Scene change data
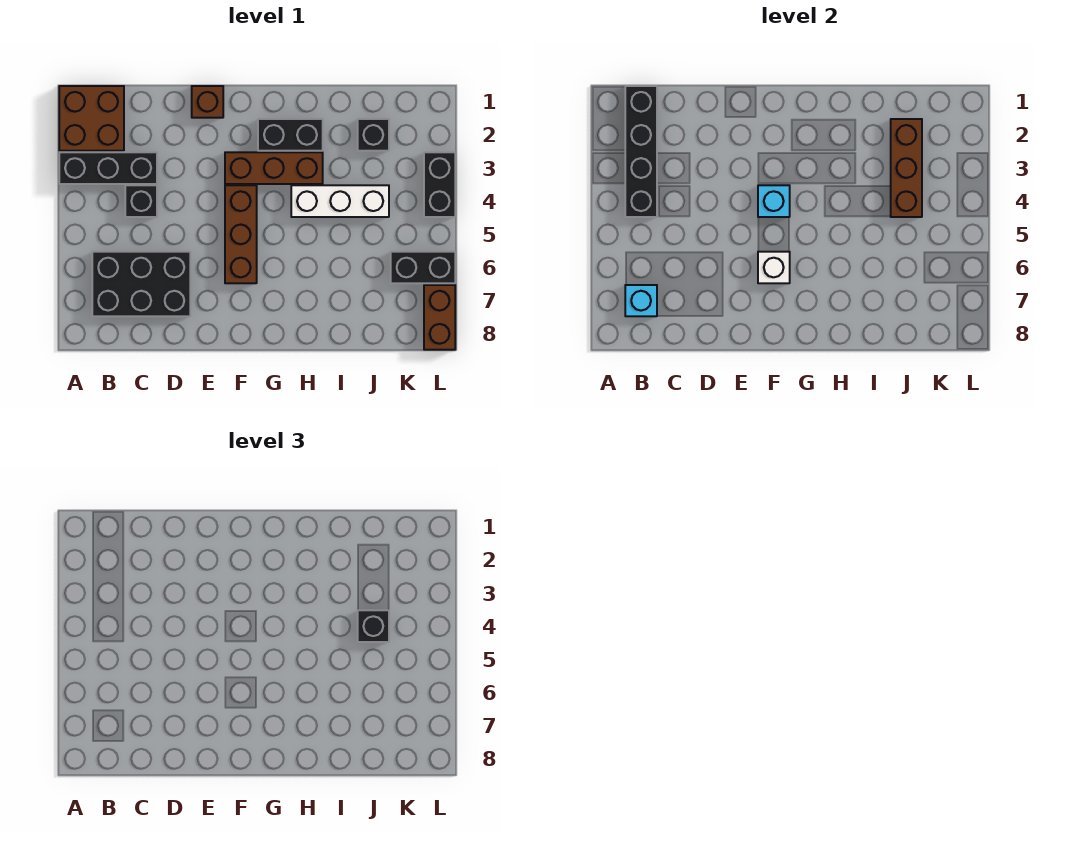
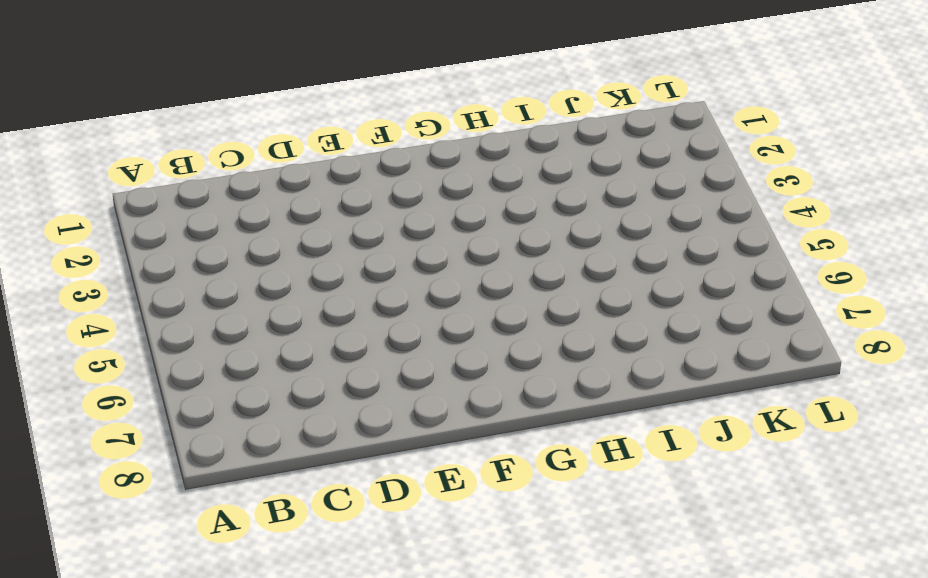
none -> brown brick A1:B2 level 1
none -> black brick A3:C3 level 1
none -> black brick B6:D7 level 1

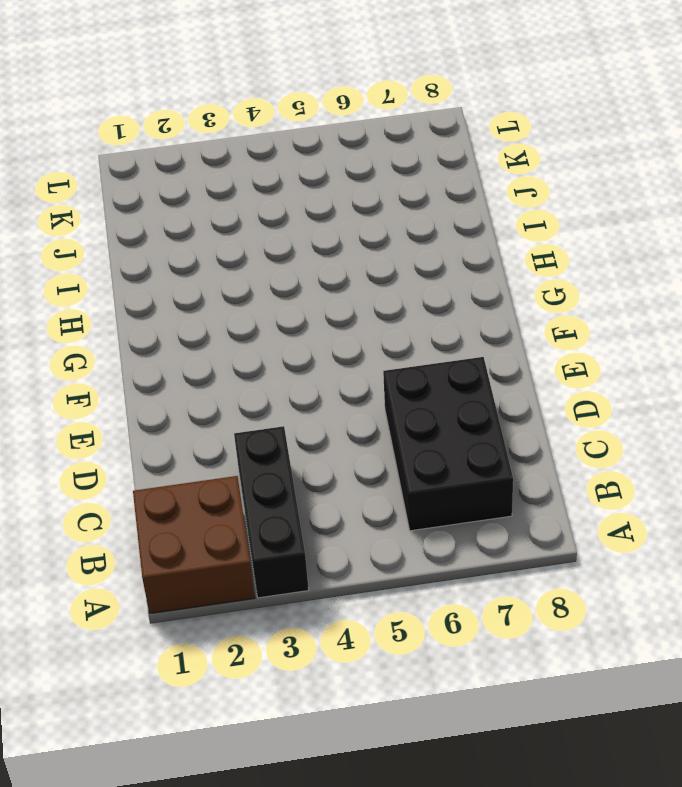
none -> black brick C4 level 1
none -> brown brick E1 level 1
none -> brown brick F3:H3 level 1

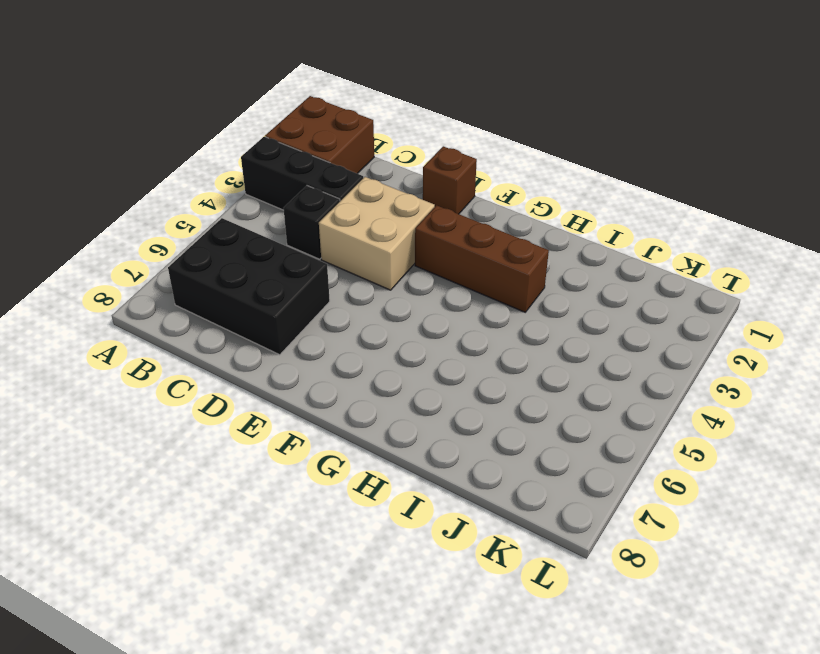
tan brick D3:E4 level 1 -> none
none -> brown brick F4:F6 level 1
none -> black brick G2:H2 level 1
none -> white brick H4:J4 level 1

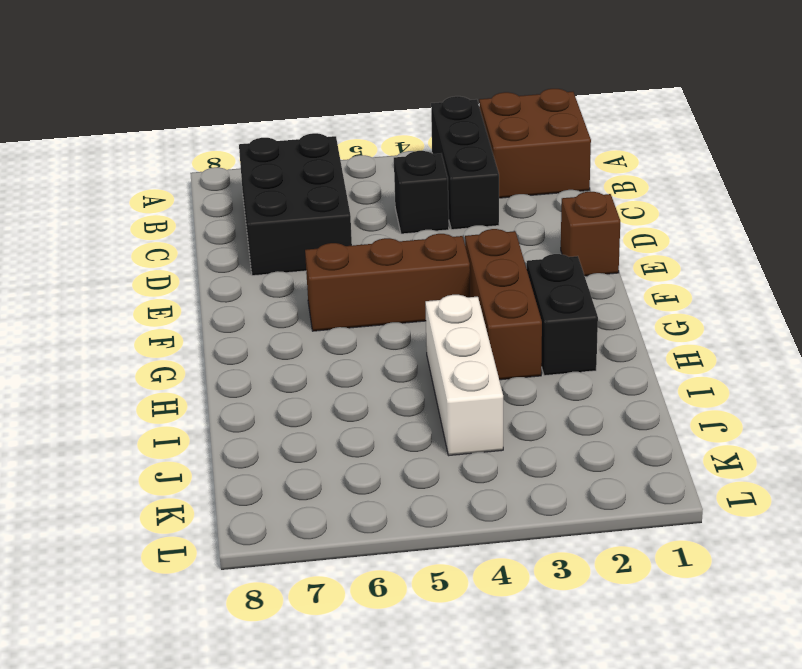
none -> black brick J2 level 1
none -> black brick K6:L6 level 1
none -> black brick L3:L4 level 1

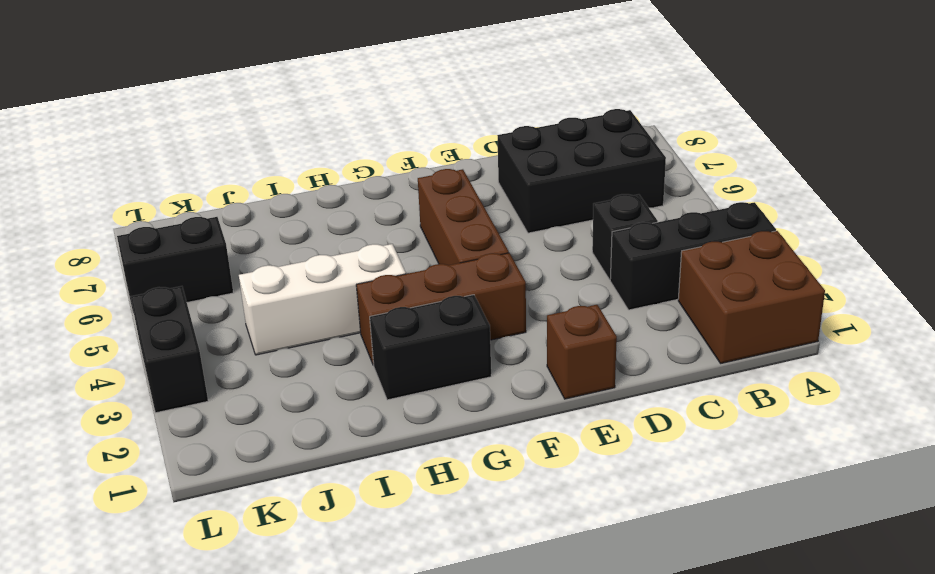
none -> black brick J2 level 1
none -> brown brick L7:L8 level 1
none -> black brick B1:B4 level 2

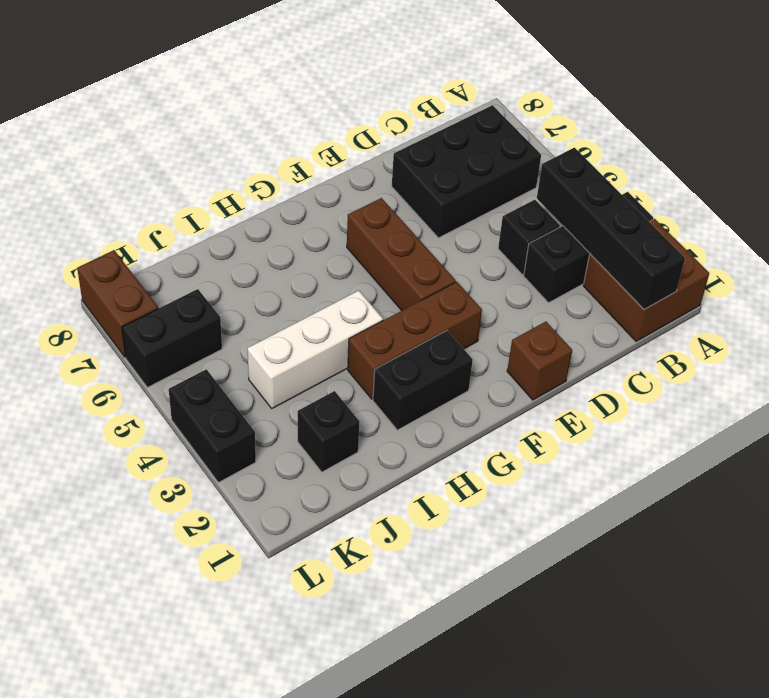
none -> cyan brick B7 level 2
none -> cyan brick F4 level 2
none -> white brick F6 level 2

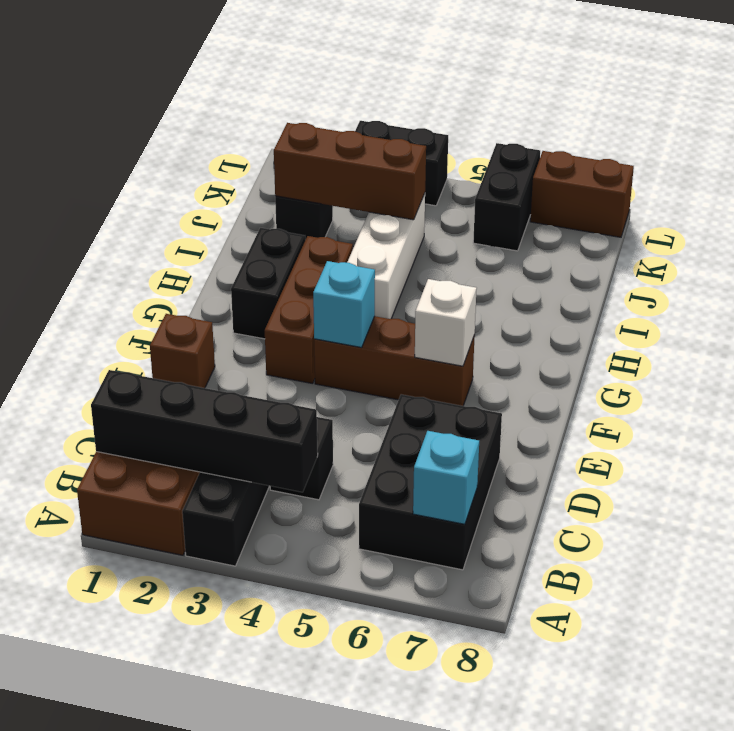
none -> black brick J4 level 3

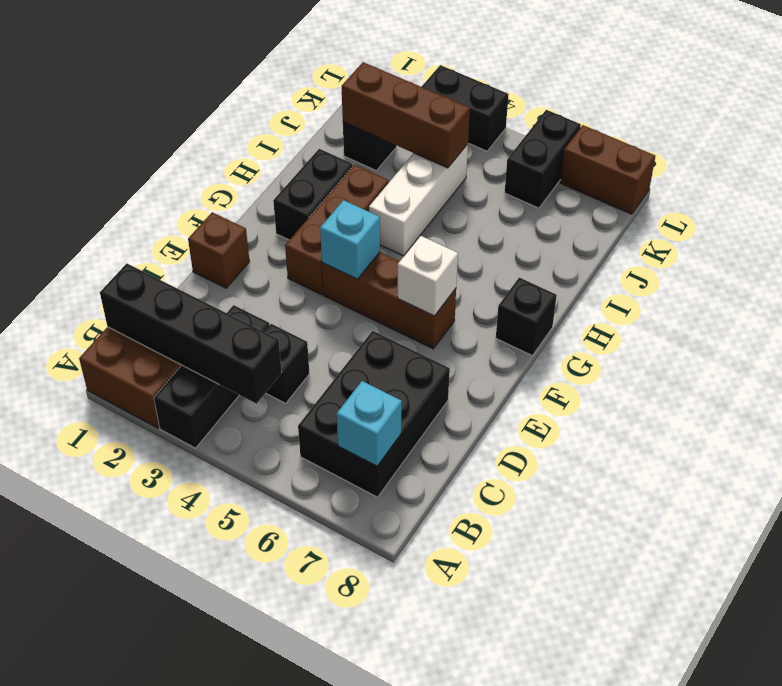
black brick G8 level 1 -> black brick J4 level 3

Problem to solve.
What lines in the data include the string "black"? Copy each one.

Answer space.
none -> black brick A3:C3 level 1
none -> black brick B6:D7 level 1
none -> black brick C4 level 1
none -> black brick G2:H2 level 1
none -> black brick J2 level 1
none -> black brick K6:L6 level 1
none -> black brick L3:L4 level 1
none -> black brick J2 level 1
none -> black brick B1:B4 level 2
none -> black brick J4 level 3
black brick G8 level 1 -> black brick J4 level 3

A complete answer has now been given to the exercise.